**Material provided**.

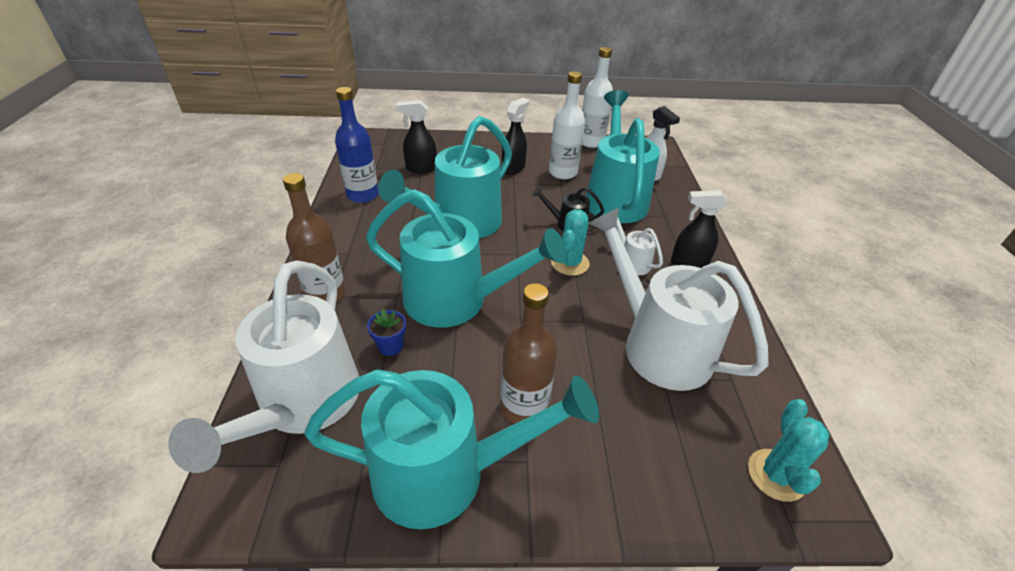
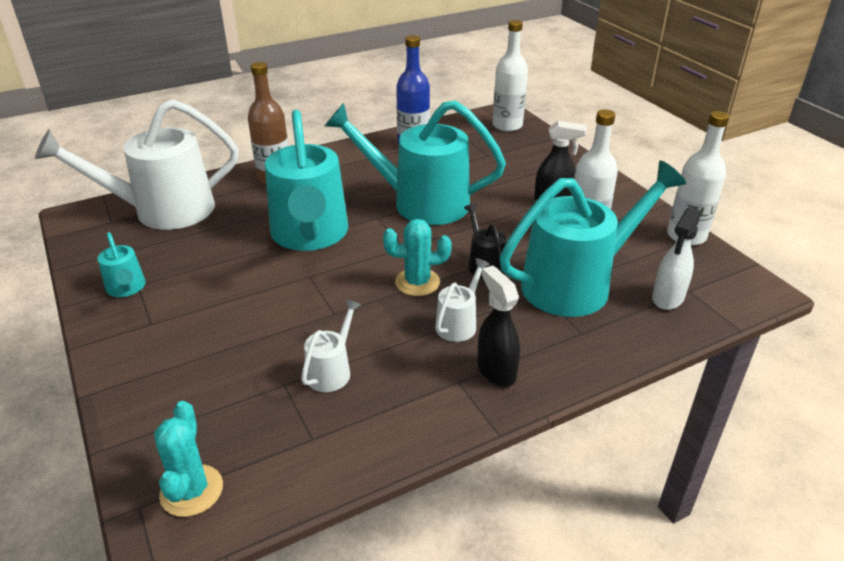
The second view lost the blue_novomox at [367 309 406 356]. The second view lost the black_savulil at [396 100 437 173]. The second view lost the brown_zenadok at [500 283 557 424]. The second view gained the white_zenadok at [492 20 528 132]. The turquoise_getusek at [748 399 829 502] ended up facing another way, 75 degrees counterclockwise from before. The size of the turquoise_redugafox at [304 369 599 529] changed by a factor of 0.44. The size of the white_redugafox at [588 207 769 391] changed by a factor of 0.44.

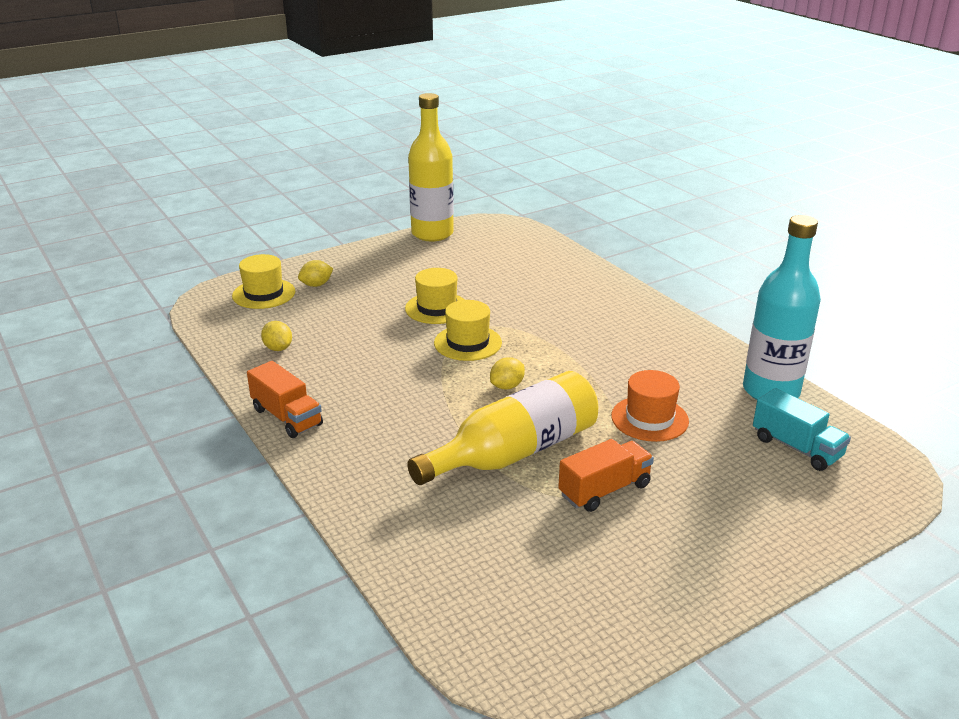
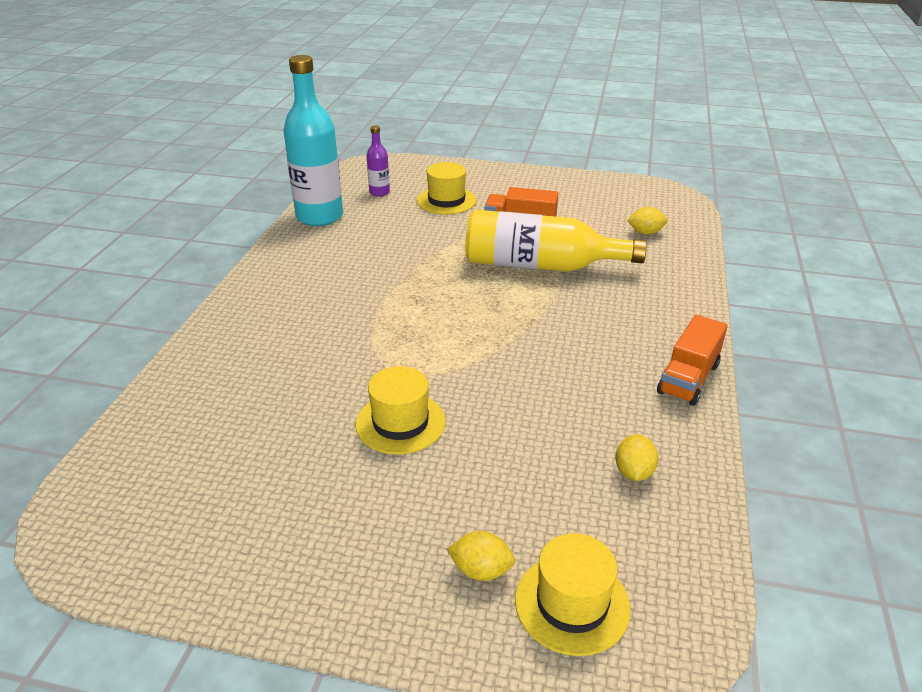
The second view lost the yellow_zenadok at [408 93 454 241]. The second view lost the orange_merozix at [611 370 689 442]. The yellow_merozix ended up elsewhere, having gone from [434 300 502 361] to [417 162 476 214]. The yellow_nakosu ended up elsewhere, having gone from [490 357 525 389] to [627 207 667 235]. Where the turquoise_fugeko stood at [753 388 851 471], the purple_zenadok came to stand at [366 125 390 197]. The orange_fugeko at [247 361 323 438] ended up facing another way, 150 degrees counterclockwise from before.

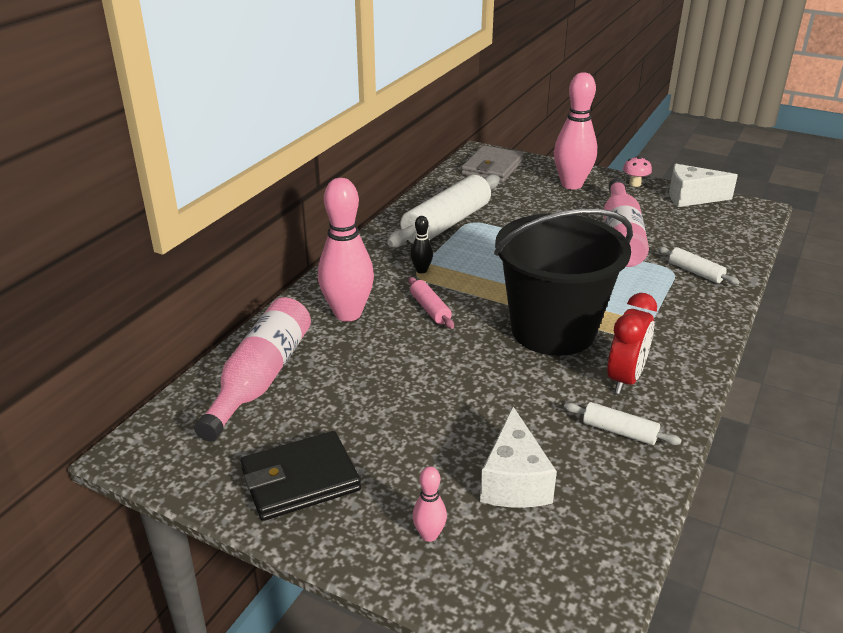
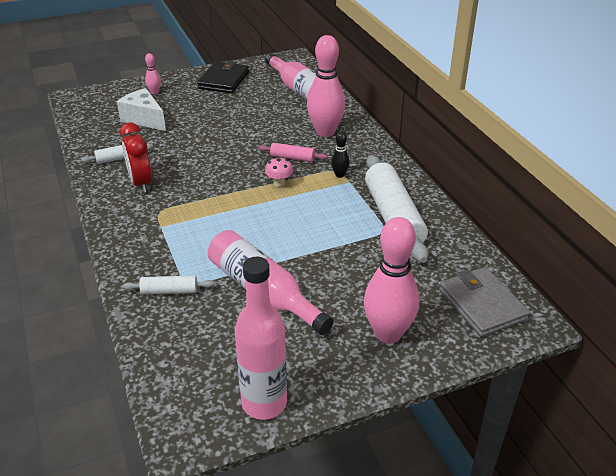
The second view lost the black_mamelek at [494 209 633 356]. The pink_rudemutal ended up elsewhere, having gone from [623 156 652 187] to [265 157 293 187]. Where the white_bomupazak stood at [669 164 738 207], the pink_zenadok came to stand at [235 257 287 420].

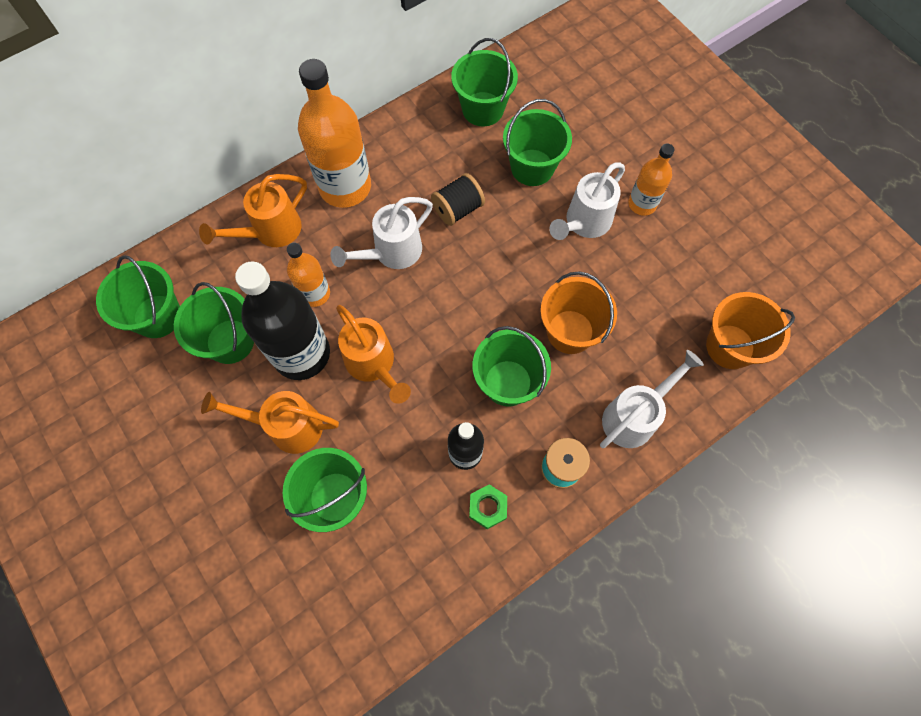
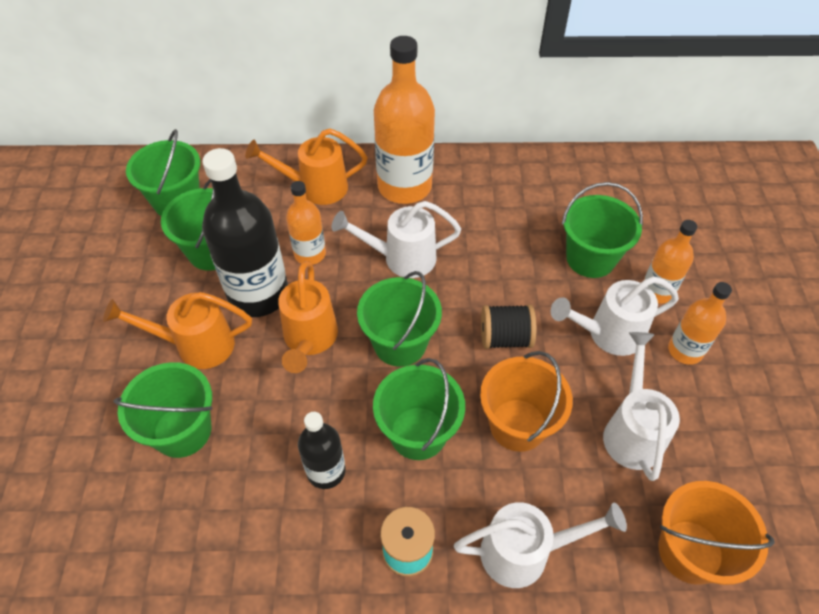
The second view lost the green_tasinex at [469 484 507 529]. The second view gained the white_redugafox at [603 332 680 481]. The second view gained the orange_zenadok at [643 220 697 304]. The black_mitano ended up elsewhere, having gone from [431 173 485 226] to [481 304 536 349]. The green_mamelek ended up elsewhere, having gone from [451 38 518 126] to [357 271 442 367]. The orange_redugafox at [201 391 339 454] ended up facing another way, 45 degrees counterclockwise from before.

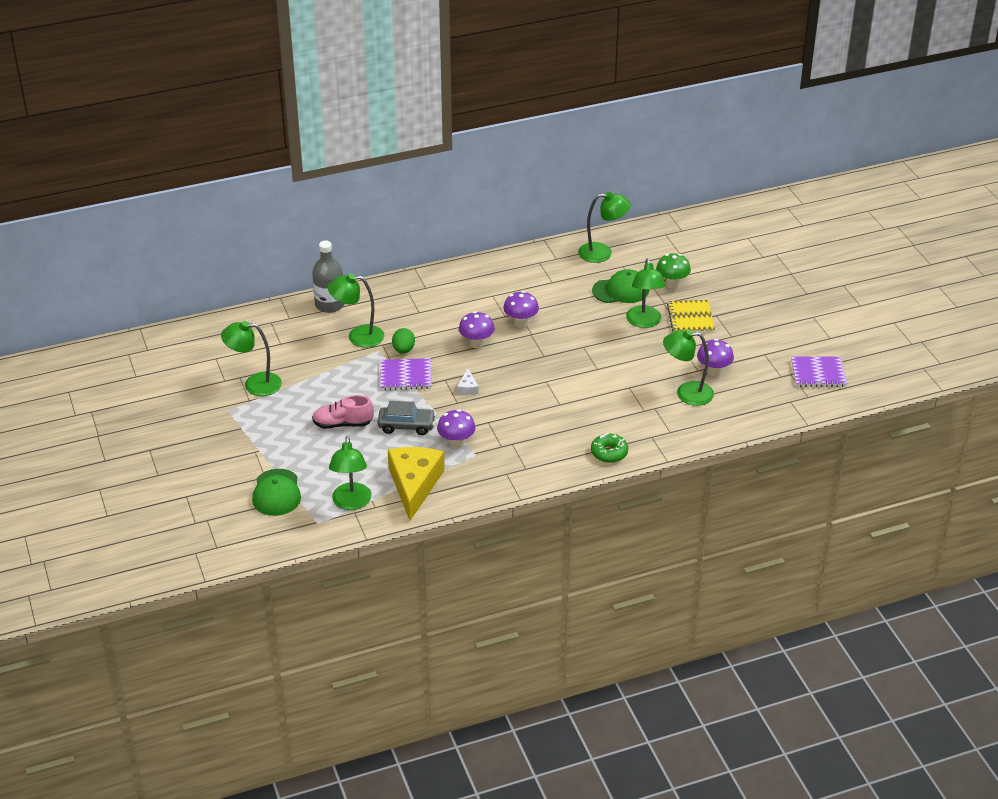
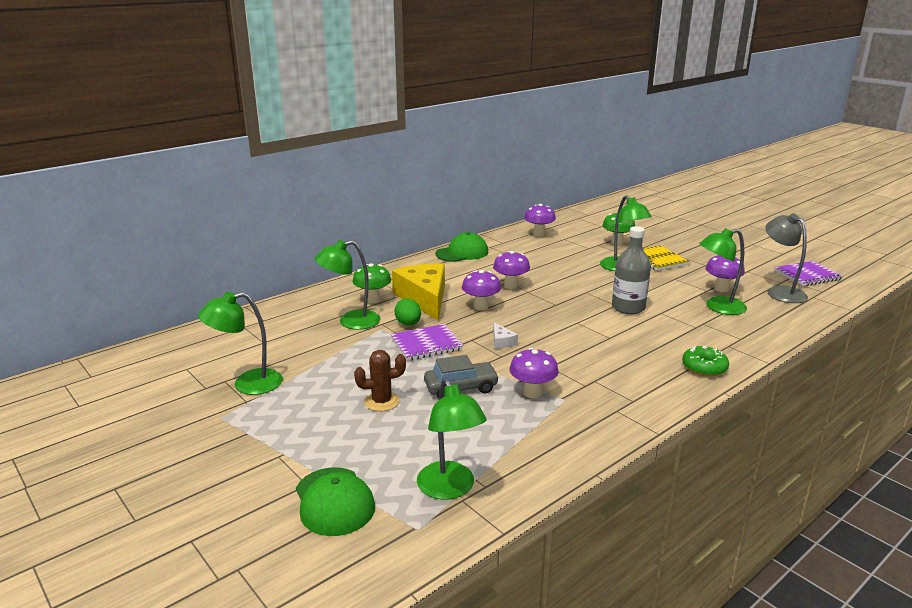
The second view gained the green_rudemutal at [352 263 391 303]. The second view gained the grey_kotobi at [765 213 808 303]. The grey_zenadok ended up elsewhere, having gone from [312 240 344 313] to [612 226 651 314]. The yellow_bomupazak ended up elsewhere, having gone from [388 447 445 521] to [392 264 445 321]. The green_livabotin ended up elsewhere, having gone from [592 269 649 303] to [435 232 488 262]. Where the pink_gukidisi stood at [312 395 374 429], the brown_getusek came to stand at [354 350 406 411]. Where the green_kotobi stood at [578 192 631 263], the purple_rudemutal came to stand at [524 204 556 237].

**Exercise directions**. Repeat the full set of records exactly, and output no pictures.

**Completed task**.
The second view lost the blue_novomox at [367 309 406 356]. The second view lost the black_savulil at [396 100 437 173]. The second view lost the brown_zenadok at [500 283 557 424]. The second view gained the white_zenadok at [492 20 528 132]. The turquoise_getusek at [748 399 829 502] ended up facing another way, 75 degrees counterclockwise from before. The size of the turquoise_redugafox at [304 369 599 529] changed by a factor of 0.44. The size of the white_redugafox at [588 207 769 391] changed by a factor of 0.44.

The second view lost the yellow_zenadok at [408 93 454 241]. The second view lost the orange_merozix at [611 370 689 442]. The yellow_merozix ended up elsewhere, having gone from [434 300 502 361] to [417 162 476 214]. The yellow_nakosu ended up elsewhere, having gone from [490 357 525 389] to [627 207 667 235]. Where the turquoise_fugeko stood at [753 388 851 471], the purple_zenadok came to stand at [366 125 390 197]. The orange_fugeko at [247 361 323 438] ended up facing another way, 150 degrees counterclockwise from before.

The second view lost the black_mamelek at [494 209 633 356]. The pink_rudemutal ended up elsewhere, having gone from [623 156 652 187] to [265 157 293 187]. Where the white_bomupazak stood at [669 164 738 207], the pink_zenadok came to stand at [235 257 287 420].

The second view lost the green_tasinex at [469 484 507 529]. The second view gained the white_redugafox at [603 332 680 481]. The second view gained the orange_zenadok at [643 220 697 304]. The black_mitano ended up elsewhere, having gone from [431 173 485 226] to [481 304 536 349]. The green_mamelek ended up elsewhere, having gone from [451 38 518 126] to [357 271 442 367]. The orange_redugafox at [201 391 339 454] ended up facing another way, 45 degrees counterclockwise from before.

The second view gained the green_rudemutal at [352 263 391 303]. The second view gained the grey_kotobi at [765 213 808 303]. The grey_zenadok ended up elsewhere, having gone from [312 240 344 313] to [612 226 651 314]. The yellow_bomupazak ended up elsewhere, having gone from [388 447 445 521] to [392 264 445 321]. The green_livabotin ended up elsewhere, having gone from [592 269 649 303] to [435 232 488 262]. Where the pink_gukidisi stood at [312 395 374 429], the brown_getusek came to stand at [354 350 406 411]. Where the green_kotobi stood at [578 192 631 263], the purple_rudemutal came to stand at [524 204 556 237].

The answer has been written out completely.